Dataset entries

== == ==

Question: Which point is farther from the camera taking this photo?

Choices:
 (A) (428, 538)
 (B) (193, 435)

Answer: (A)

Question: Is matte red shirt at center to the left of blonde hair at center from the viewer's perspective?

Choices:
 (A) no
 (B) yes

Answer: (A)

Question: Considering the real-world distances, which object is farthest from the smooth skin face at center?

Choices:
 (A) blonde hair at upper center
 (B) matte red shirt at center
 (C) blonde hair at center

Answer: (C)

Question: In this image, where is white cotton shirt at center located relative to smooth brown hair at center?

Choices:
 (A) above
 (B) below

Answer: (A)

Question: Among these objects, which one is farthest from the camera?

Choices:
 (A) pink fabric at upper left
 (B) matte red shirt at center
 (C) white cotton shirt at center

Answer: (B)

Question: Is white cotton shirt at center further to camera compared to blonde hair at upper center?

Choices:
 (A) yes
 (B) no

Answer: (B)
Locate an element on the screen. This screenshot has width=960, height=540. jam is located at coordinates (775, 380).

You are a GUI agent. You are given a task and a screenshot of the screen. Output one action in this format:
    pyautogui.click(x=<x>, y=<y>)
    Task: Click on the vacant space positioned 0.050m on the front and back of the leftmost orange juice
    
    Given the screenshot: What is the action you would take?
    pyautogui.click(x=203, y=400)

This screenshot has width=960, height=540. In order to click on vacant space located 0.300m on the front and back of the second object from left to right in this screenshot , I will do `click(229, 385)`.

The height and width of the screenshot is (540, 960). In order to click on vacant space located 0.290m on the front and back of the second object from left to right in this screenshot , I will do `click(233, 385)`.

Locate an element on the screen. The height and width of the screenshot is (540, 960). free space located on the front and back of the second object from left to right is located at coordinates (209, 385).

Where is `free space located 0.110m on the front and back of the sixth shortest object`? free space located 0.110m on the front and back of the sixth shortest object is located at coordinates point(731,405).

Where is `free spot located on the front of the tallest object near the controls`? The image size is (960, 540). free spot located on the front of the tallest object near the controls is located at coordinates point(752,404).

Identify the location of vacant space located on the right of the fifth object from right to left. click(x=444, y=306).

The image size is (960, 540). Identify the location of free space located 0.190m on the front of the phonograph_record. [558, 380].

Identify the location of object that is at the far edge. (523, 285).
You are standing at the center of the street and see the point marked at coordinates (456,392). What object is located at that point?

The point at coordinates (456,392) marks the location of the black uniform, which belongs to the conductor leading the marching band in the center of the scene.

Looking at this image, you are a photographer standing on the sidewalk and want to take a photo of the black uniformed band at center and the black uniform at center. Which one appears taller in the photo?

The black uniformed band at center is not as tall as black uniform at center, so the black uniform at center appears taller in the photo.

== == ==

**DIRECTIONS**
Reproduce verbatim the lines from the one containing "Question: Considering the" through the one containing "This screenshot has width=960, height=540. In", including both of those lines.

**FINAL ANSWER**
Question: Considering the real-world distances, which object is farthest from the smooth skin face at center?

Choices:
 (A) blonde hair at upper center
 (B) matte red shirt at center
 (C) blonde hair at center

Answer: (C)

Question: In this image, where is white cotton shirt at center located relative to smooth brown hair at center?

Choices:
 (A) above
 (B) below

Answer: (A)

Question: Among these objects, which one is farthest from the camera?

Choices:
 (A) pink fabric at upper left
 (B) matte red shirt at center
 (C) white cotton shirt at center

Answer: (B)

Question: Is white cotton shirt at center further to camera compared to blonde hair at upper center?

Choices:
 (A) yes
 (B) no

Answer: (B)
Locate an element on the screen. This screenshot has width=960, height=540. jam is located at coordinates (775, 380).

You are a GUI agent. You are given a task and a screenshot of the screen. Output one action in this format:
    pyautogui.click(x=<x>, y=<y>)
    Task: Click on the vacant space positioned 0.050m on the front and back of the leftmost orange juice
    
    Given the screenshot: What is the action you would take?
    pyautogui.click(x=203, y=400)

This screenshot has width=960, height=540. In order to click on vacant space located 0.300m on the front and back of the second object from left to right in this screenshot , I will do `click(229, 385)`.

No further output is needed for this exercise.